TASK DIRECTIONS:
For every entry that follows, return the words exactly and omit any picture.

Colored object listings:
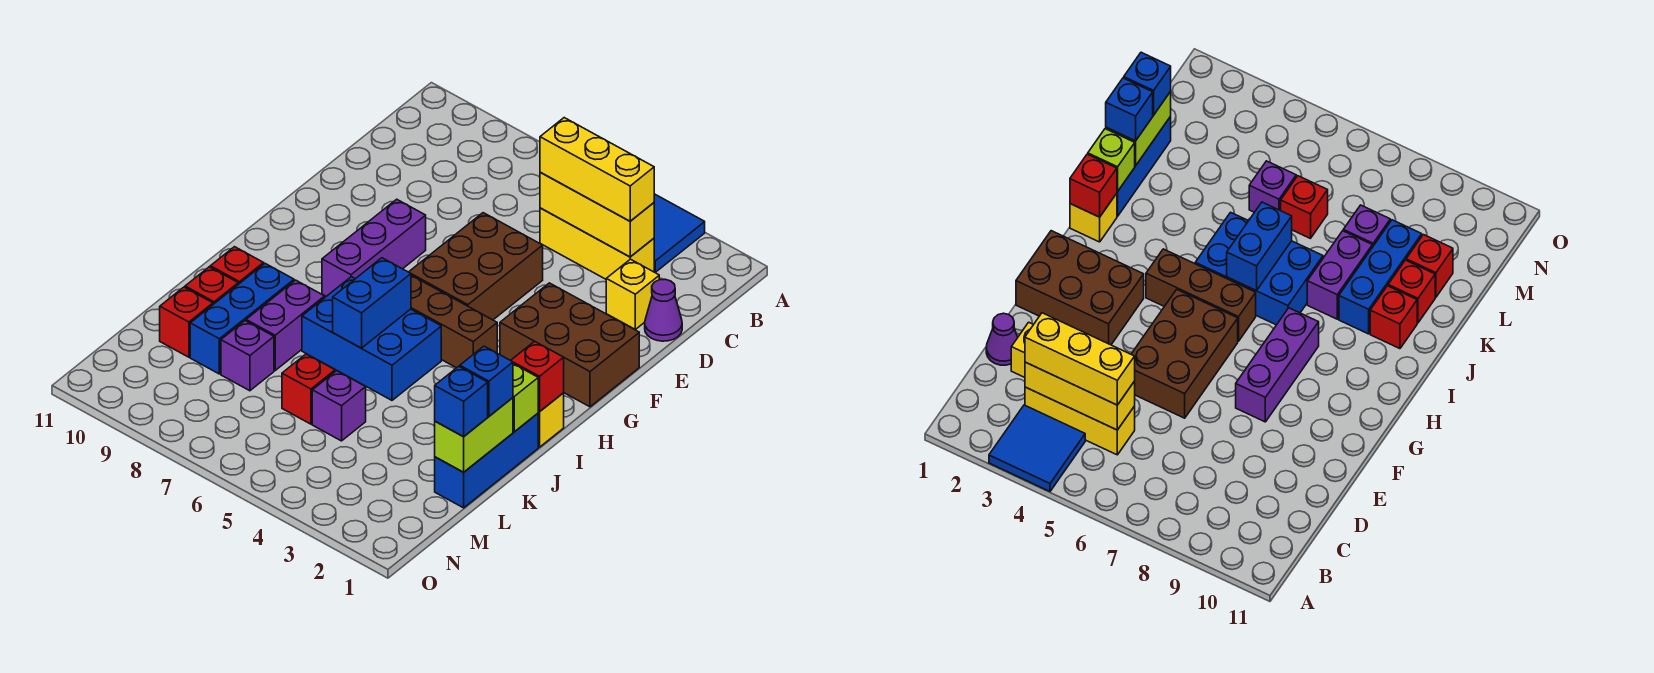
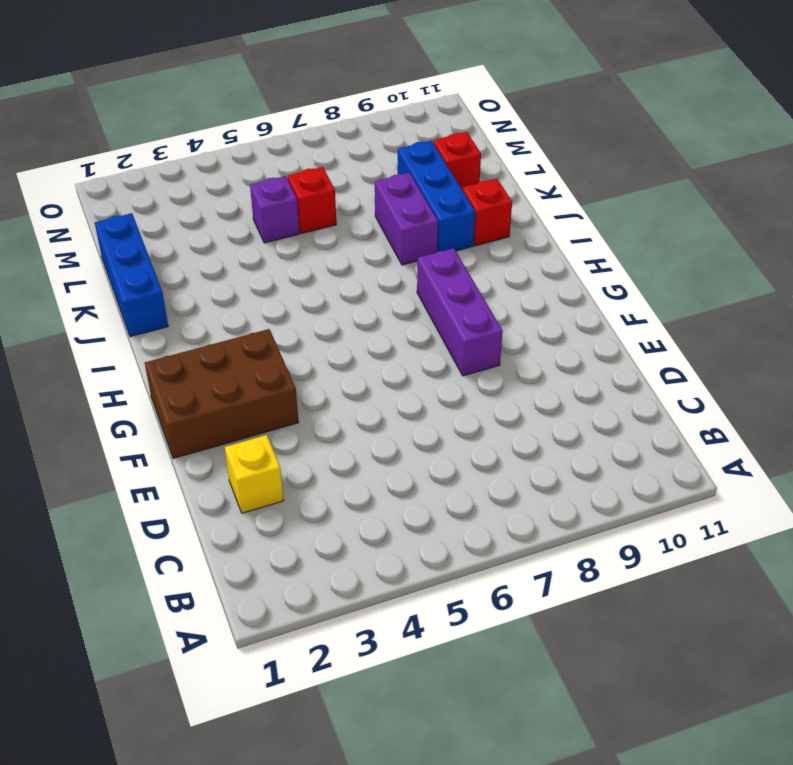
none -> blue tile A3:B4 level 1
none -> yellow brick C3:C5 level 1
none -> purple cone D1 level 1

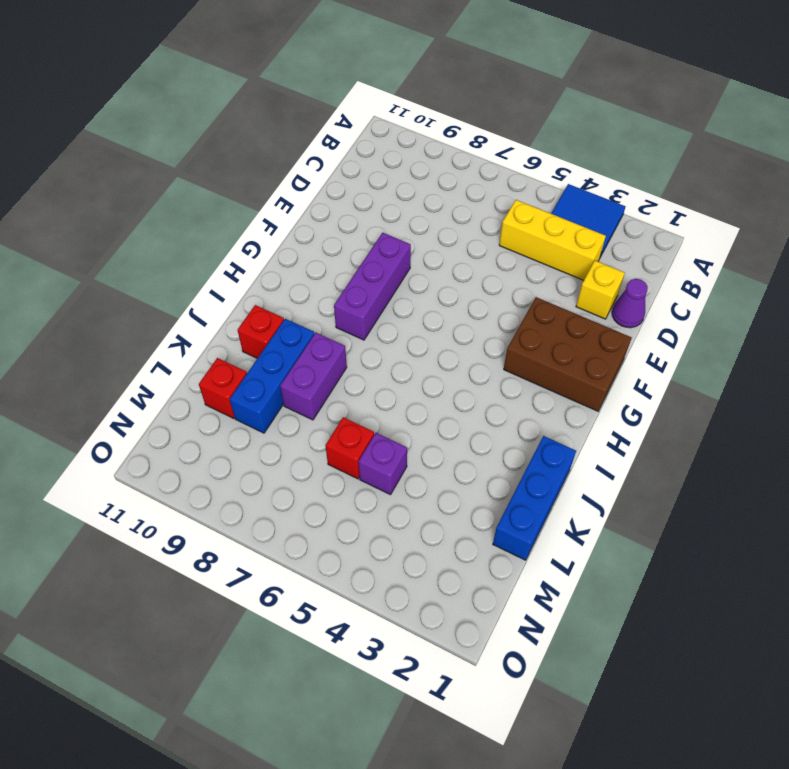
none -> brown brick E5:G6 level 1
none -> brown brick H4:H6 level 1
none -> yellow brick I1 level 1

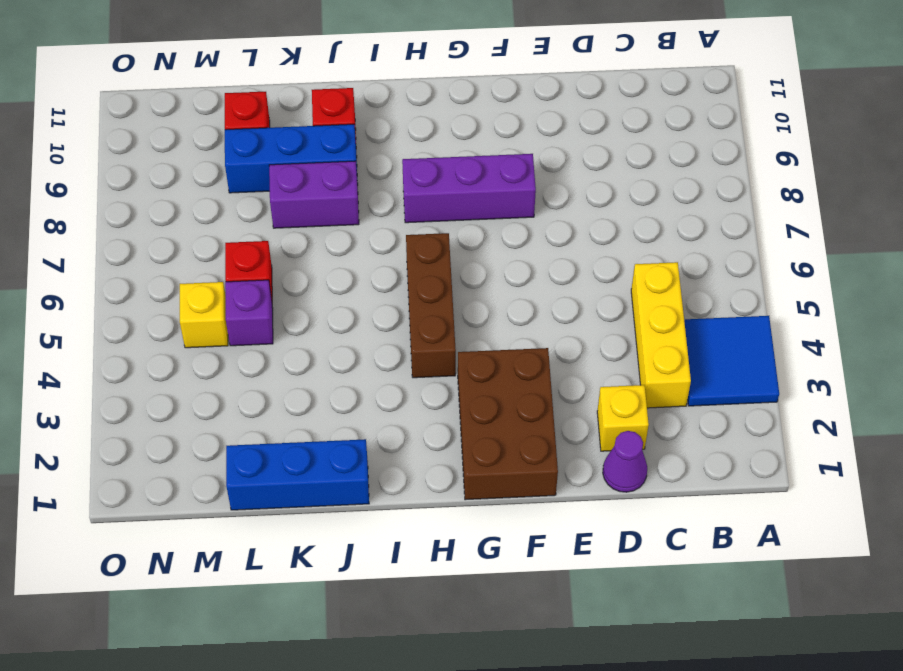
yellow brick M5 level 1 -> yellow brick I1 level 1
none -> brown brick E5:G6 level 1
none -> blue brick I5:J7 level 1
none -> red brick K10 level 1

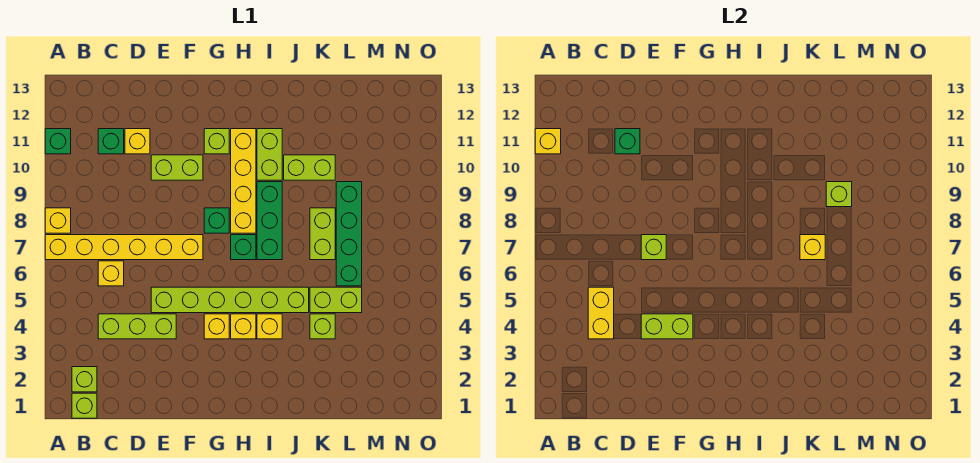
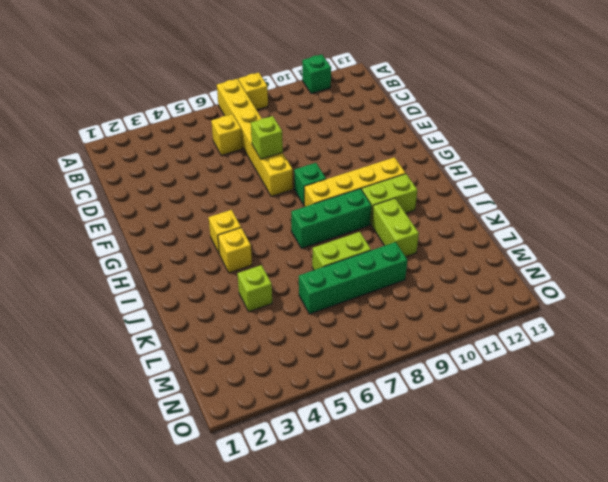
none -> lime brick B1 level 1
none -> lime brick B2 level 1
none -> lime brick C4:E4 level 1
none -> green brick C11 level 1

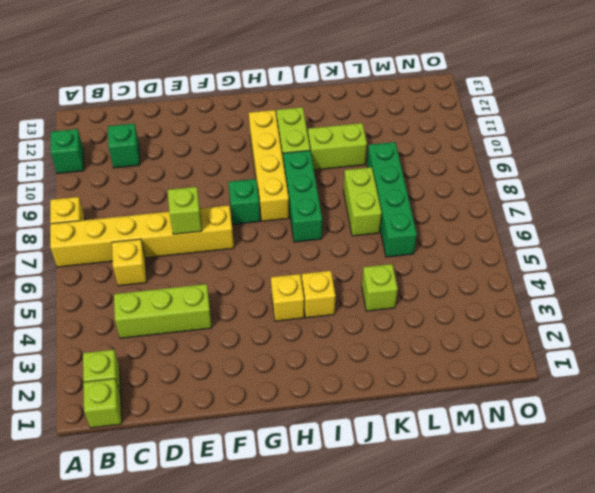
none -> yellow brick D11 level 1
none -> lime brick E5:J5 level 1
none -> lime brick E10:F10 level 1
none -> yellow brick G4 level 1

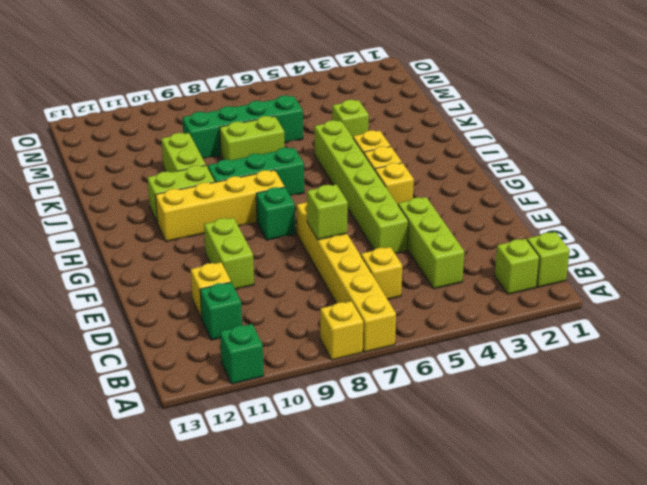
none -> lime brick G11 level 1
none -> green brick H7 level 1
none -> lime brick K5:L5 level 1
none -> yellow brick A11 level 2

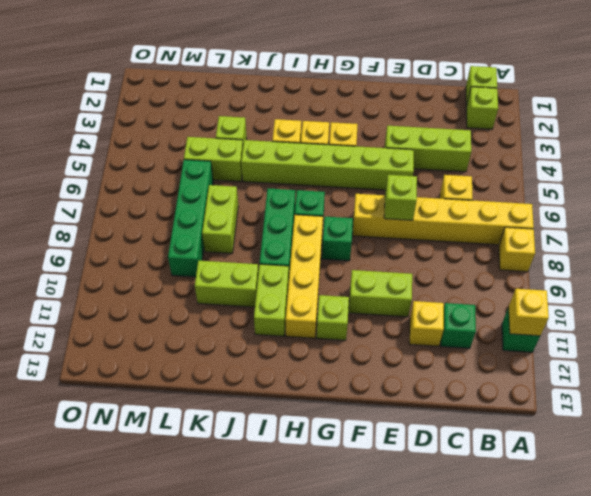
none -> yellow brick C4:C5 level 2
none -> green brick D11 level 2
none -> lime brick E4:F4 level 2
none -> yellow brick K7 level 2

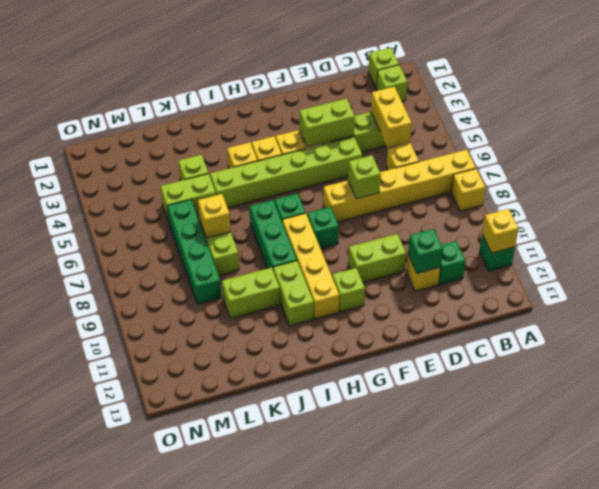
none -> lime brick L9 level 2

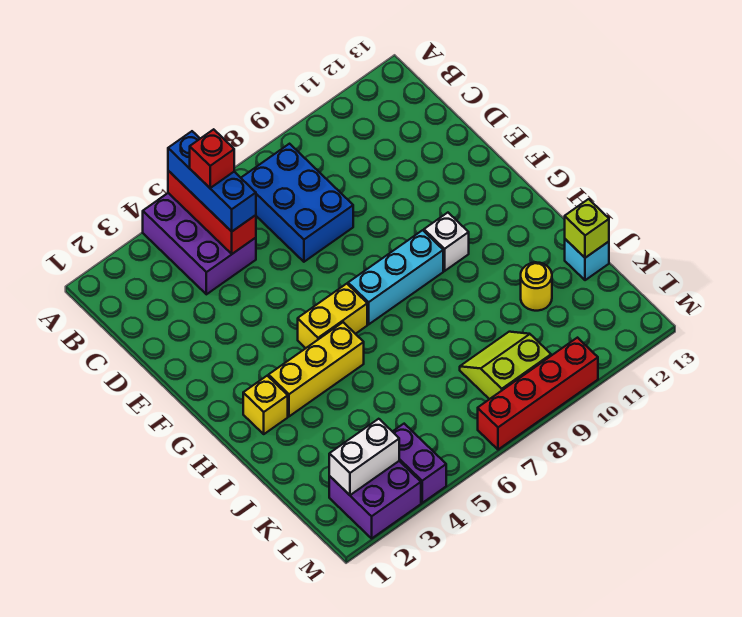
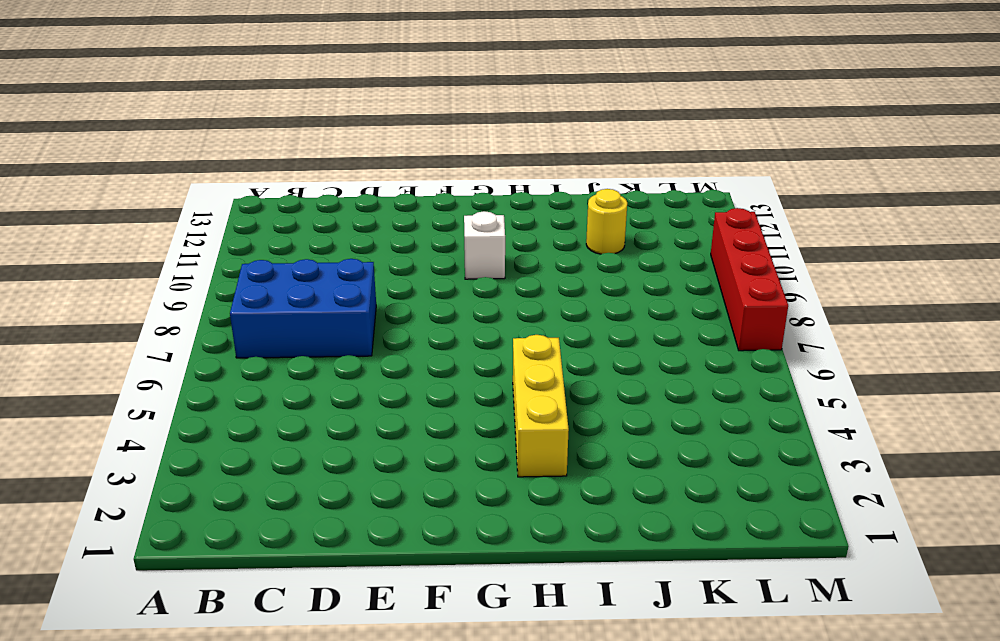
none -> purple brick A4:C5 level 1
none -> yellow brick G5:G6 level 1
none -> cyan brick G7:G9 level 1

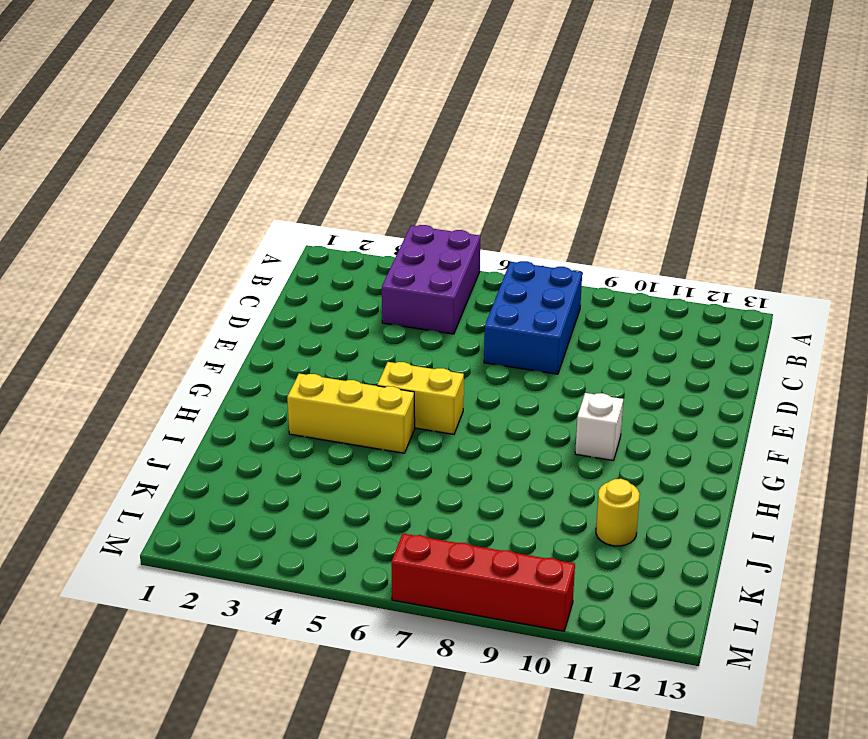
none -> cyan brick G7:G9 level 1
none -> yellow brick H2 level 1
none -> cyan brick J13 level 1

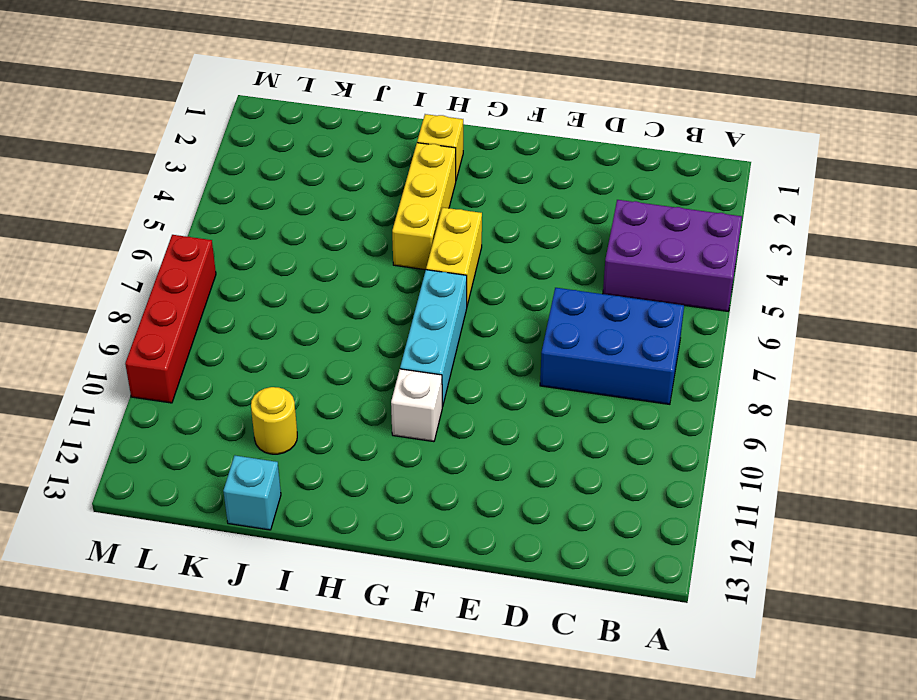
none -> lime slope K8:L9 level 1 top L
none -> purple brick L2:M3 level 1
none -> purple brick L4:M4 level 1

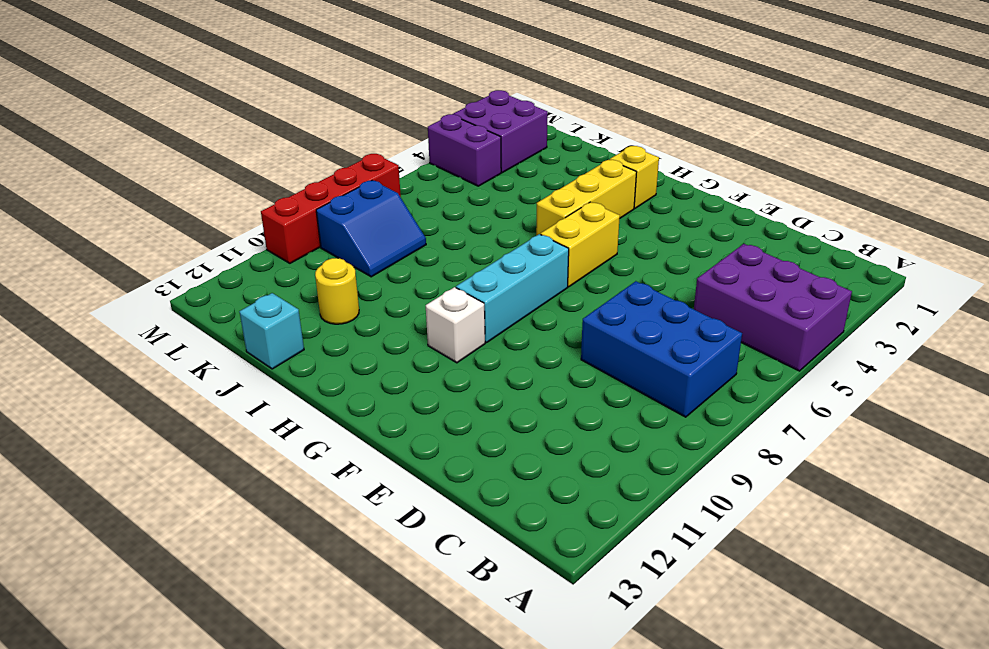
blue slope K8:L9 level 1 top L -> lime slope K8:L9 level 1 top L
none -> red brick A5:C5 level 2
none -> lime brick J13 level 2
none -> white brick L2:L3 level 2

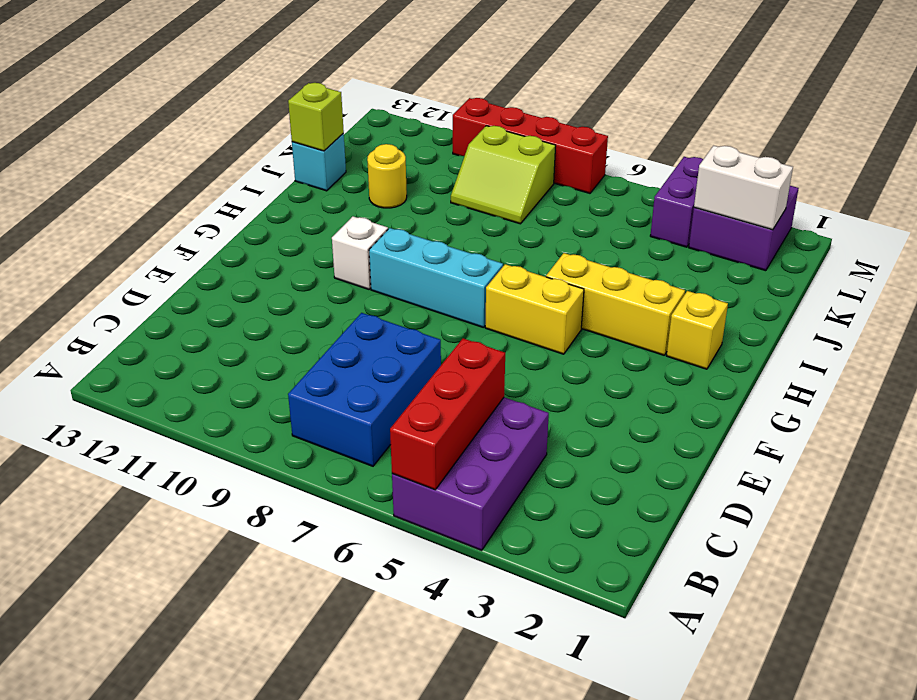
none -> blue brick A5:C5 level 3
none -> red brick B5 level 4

SOLUTION FOR THIS TASK:
none -> blue tile A3:B4 level 1
none -> yellow brick C3:C5 level 1
none -> purple cone D1 level 1

none -> brown brick E5:G6 level 1
none -> brown brick H4:H6 level 1
none -> yellow brick I1 level 1

yellow brick M5 level 1 -> yellow brick I1 level 1
none -> brown brick E5:G6 level 1
none -> blue brick I5:J7 level 1
none -> red brick K10 level 1

none -> lime brick B1 level 1
none -> lime brick B2 level 1
none -> lime brick C4:E4 level 1
none -> green brick C11 level 1

none -> yellow brick D11 level 1
none -> lime brick E5:J5 level 1
none -> lime brick E10:F10 level 1
none -> yellow brick G4 level 1

none -> lime brick G11 level 1
none -> green brick H7 level 1
none -> lime brick K5:L5 level 1
none -> yellow brick A11 level 2

none -> yellow brick C4:C5 level 2
none -> green brick D11 level 2
none -> lime brick E4:F4 level 2
none -> yellow brick K7 level 2

none -> lime brick L9 level 2

none -> purple brick A4:C5 level 1
none -> yellow brick G5:G6 level 1
none -> cyan brick G7:G9 level 1

none -> cyan brick G7:G9 level 1
none -> yellow brick H2 level 1
none -> cyan brick J13 level 1

none -> lime slope K8:L9 level 1 top L
none -> purple brick L2:M3 level 1
none -> purple brick L4:M4 level 1

blue slope K8:L9 level 1 top L -> lime slope K8:L9 level 1 top L
none -> red brick A5:C5 level 2
none -> lime brick J13 level 2
none -> white brick L2:L3 level 2

none -> blue brick A5:C5 level 3
none -> red brick B5 level 4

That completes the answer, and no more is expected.